Work required> Please take the records that follow and repeat exactly the lines starting with the line with "TOF pin XSHUT: 6 -> 7" and going on through the line with "KEYS3: 3x1 -> TTP224".

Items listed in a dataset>
<<<<

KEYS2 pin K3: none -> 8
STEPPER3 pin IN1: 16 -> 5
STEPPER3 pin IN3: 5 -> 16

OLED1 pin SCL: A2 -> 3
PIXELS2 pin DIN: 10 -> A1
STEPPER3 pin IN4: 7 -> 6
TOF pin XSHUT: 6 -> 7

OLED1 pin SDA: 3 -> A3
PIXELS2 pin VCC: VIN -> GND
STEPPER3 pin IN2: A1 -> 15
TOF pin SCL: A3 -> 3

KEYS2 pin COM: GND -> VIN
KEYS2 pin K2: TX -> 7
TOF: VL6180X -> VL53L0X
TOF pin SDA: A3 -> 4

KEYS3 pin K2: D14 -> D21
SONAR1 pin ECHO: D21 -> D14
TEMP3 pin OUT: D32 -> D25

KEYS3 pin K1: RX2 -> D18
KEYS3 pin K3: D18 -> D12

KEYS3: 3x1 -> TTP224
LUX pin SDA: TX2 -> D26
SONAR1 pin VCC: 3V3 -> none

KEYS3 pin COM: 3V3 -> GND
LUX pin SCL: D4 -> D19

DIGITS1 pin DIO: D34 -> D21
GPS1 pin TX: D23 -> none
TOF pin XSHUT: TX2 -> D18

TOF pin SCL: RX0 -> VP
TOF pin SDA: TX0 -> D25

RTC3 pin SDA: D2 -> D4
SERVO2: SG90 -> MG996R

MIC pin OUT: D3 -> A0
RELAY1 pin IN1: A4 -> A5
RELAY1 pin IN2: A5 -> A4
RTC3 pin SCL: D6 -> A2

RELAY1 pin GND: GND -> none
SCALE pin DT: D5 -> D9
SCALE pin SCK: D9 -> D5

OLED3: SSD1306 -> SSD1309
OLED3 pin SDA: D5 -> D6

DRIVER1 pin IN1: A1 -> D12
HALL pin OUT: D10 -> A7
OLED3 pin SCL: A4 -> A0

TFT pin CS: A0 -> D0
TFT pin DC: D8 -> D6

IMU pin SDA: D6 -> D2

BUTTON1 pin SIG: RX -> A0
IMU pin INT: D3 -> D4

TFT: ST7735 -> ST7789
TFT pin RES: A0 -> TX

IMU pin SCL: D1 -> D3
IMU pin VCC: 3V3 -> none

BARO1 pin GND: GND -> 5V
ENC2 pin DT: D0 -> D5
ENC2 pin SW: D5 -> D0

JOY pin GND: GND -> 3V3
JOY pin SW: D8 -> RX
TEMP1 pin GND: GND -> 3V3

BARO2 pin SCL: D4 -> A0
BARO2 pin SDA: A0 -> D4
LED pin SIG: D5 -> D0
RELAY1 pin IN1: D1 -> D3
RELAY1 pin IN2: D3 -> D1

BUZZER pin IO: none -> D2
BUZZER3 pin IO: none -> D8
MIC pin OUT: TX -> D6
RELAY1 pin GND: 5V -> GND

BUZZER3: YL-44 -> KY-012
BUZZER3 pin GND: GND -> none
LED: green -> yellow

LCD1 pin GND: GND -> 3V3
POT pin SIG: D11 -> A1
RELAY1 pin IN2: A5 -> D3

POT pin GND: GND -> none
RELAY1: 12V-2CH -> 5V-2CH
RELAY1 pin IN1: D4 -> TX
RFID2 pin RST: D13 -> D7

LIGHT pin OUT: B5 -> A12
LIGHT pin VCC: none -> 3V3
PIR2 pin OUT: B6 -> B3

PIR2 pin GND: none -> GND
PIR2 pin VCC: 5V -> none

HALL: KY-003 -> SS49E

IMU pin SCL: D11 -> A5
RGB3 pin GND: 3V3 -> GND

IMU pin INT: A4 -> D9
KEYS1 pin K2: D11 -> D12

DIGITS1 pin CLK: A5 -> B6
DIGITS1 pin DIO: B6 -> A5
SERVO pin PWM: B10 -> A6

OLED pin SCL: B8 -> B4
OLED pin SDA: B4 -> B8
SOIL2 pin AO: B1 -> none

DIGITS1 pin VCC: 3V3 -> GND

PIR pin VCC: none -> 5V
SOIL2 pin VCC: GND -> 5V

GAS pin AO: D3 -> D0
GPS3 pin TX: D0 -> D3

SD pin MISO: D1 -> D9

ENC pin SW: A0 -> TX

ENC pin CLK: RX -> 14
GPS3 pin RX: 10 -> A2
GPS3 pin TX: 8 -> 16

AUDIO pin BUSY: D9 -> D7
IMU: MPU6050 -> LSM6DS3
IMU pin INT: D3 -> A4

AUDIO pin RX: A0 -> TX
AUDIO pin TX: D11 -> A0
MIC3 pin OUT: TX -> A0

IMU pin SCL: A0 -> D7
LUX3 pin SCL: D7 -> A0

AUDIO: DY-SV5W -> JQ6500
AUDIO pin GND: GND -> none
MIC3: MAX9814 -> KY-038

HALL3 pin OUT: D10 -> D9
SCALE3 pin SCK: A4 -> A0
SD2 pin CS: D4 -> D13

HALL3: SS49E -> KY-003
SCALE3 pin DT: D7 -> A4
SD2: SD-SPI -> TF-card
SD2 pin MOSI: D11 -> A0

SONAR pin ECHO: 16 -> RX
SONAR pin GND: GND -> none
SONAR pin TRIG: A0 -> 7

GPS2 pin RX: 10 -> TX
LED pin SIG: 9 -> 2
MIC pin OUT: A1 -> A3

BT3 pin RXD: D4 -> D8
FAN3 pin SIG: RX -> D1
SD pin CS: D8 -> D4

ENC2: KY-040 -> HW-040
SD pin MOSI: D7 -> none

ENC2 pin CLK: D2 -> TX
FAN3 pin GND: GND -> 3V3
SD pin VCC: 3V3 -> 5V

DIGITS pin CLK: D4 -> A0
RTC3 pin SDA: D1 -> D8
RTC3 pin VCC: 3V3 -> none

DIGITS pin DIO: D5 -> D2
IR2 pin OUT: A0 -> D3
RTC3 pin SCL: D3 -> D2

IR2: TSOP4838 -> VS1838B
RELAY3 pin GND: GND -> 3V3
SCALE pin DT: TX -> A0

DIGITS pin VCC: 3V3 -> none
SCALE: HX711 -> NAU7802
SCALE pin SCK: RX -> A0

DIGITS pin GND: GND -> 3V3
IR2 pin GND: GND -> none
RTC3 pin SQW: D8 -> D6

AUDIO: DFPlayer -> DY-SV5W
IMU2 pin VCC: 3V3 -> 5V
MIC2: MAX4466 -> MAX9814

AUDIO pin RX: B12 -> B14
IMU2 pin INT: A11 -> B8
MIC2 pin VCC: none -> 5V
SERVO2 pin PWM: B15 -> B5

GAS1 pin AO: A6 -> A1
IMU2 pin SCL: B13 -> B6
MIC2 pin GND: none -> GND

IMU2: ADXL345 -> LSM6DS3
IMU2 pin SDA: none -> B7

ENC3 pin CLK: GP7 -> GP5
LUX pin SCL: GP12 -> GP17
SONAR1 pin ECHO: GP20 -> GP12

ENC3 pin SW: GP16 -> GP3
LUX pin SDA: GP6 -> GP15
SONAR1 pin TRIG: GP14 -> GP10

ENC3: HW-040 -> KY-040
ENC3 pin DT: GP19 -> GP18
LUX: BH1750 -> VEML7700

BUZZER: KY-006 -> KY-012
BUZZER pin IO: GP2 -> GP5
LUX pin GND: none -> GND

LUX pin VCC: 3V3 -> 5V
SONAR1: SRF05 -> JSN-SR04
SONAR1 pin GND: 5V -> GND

>>>>

Problem solution>
TOF pin XSHUT: 6 -> 7

OLED1 pin SDA: 3 -> A3
PIXELS2 pin VCC: VIN -> GND
STEPPER3 pin IN2: A1 -> 15
TOF pin SCL: A3 -> 3

KEYS2 pin COM: GND -> VIN
KEYS2 pin K2: TX -> 7
TOF: VL6180X -> VL53L0X
TOF pin SDA: A3 -> 4

KEYS3 pin K2: D14 -> D21
SONAR1 pin ECHO: D21 -> D14
TEMP3 pin OUT: D32 -> D25

KEYS3 pin K1: RX2 -> D18
KEYS3 pin K3: D18 -> D12

KEYS3: 3x1 -> TTP224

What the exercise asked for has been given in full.